▶ _WHAT YOU NEED TO DO_
The lines to return are those below that contain the word "minus".

▶ _DATA TO EXAMINE_
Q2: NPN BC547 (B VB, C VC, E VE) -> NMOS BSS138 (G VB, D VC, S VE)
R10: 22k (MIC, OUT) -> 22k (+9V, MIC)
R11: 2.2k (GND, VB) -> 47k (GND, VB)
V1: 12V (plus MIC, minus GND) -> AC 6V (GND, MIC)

* * *

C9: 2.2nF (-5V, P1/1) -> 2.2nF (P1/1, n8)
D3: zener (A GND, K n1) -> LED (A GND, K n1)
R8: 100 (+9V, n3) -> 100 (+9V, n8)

--

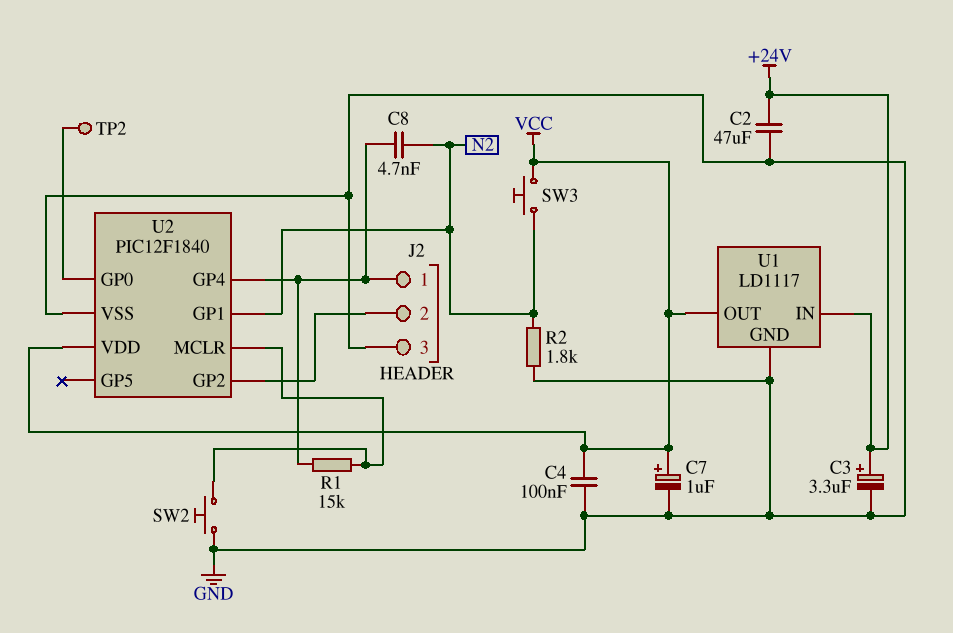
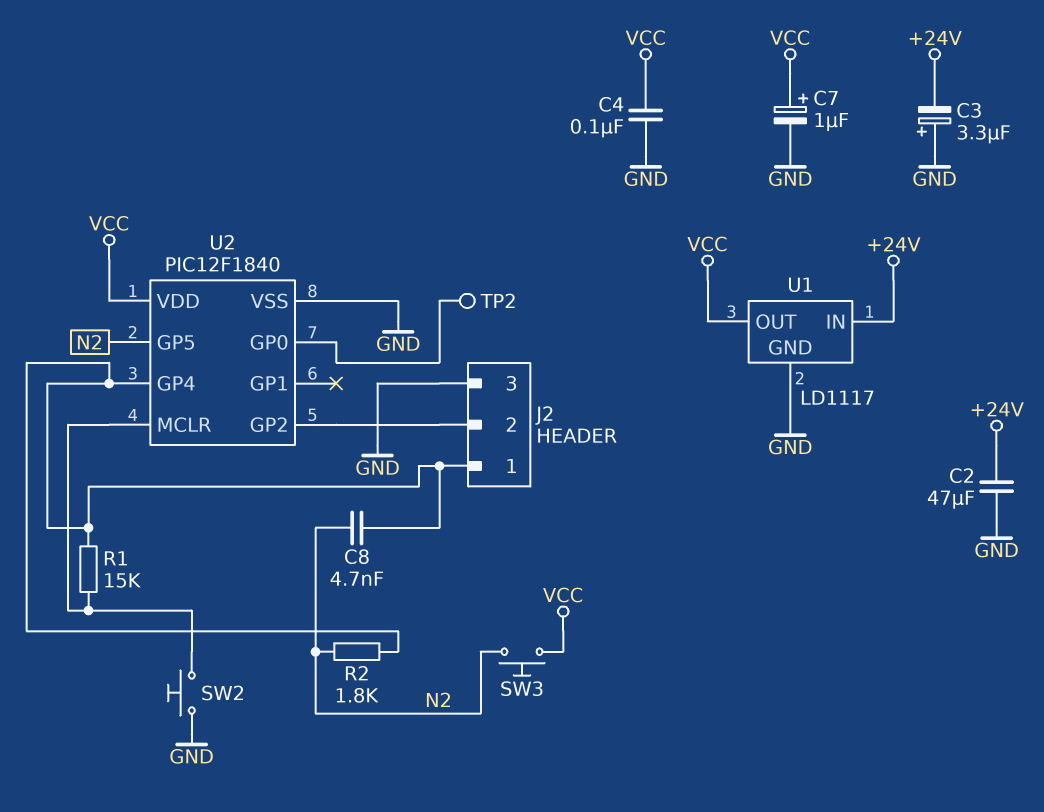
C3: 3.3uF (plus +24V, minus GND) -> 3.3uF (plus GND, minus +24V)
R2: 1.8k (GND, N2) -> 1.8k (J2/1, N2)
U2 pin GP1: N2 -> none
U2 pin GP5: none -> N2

▶ _SOLUTION FOR THIS TASK_
V1: 12V (plus MIC, minus GND) -> AC 6V (GND, MIC)
C3: 3.3uF (plus +24V, minus GND) -> 3.3uF (plus GND, minus +24V)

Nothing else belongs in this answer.